-- DATA PROVIDED follows --

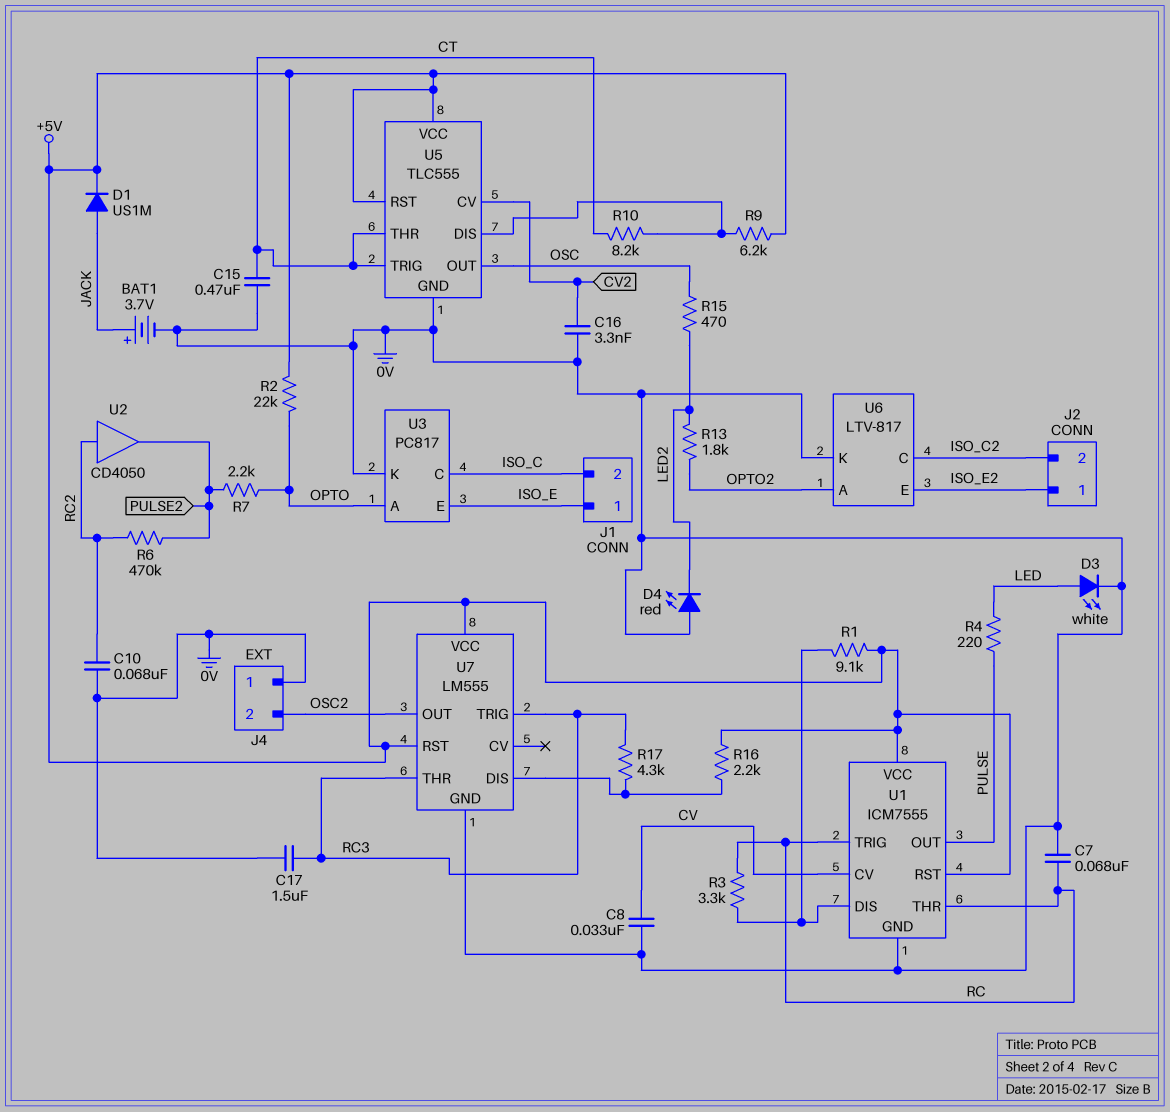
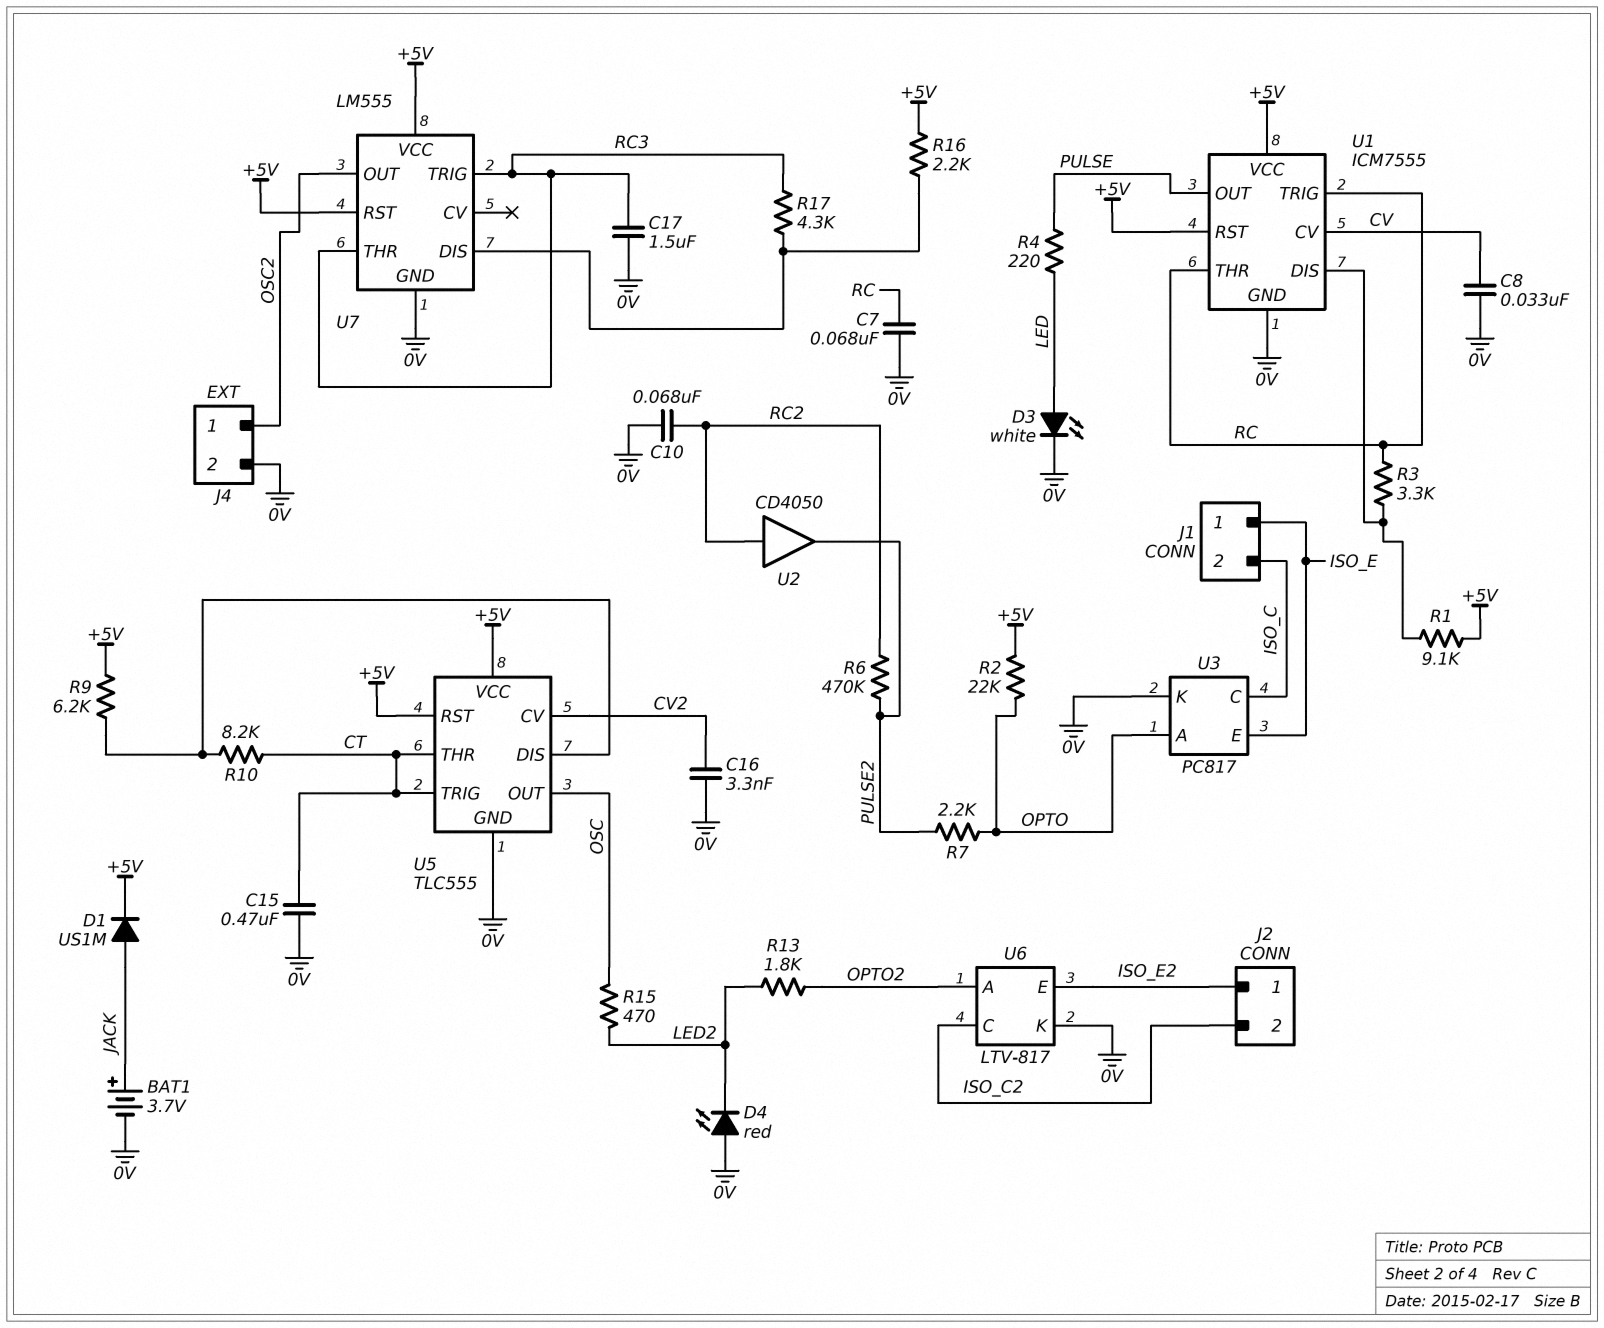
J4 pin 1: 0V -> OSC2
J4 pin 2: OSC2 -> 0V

-- DATA PROVIDED concluded --
-- DATA PROVIDED follows --

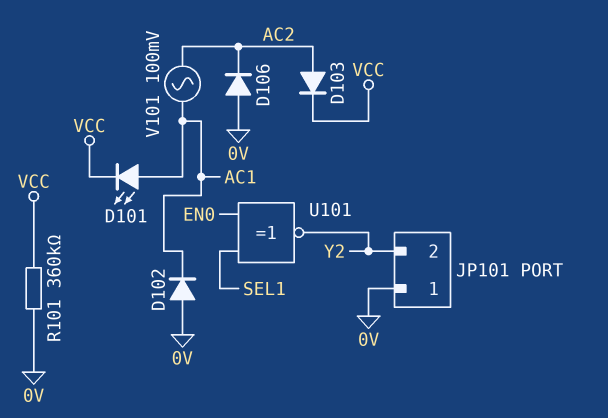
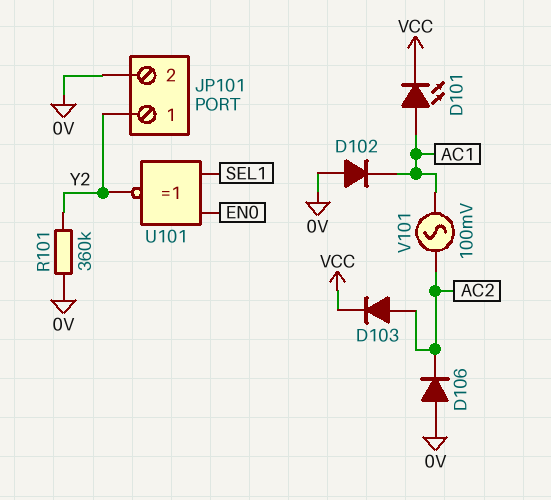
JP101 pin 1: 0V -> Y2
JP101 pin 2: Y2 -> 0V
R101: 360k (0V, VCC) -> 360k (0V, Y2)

-- DATA PROVIDED concluded --

_EXERCISE DIRECTIONS_.
Above are the records; copy exactly the lines from the line with "JP101 pin 1: 0V -> Y2" through the line with "R101: 360k (0V, VCC) -> 360k (0V, Y2)", both included.

_FINISHED EXERCISE_.
JP101 pin 1: 0V -> Y2
JP101 pin 2: Y2 -> 0V
R101: 360k (0V, VCC) -> 360k (0V, Y2)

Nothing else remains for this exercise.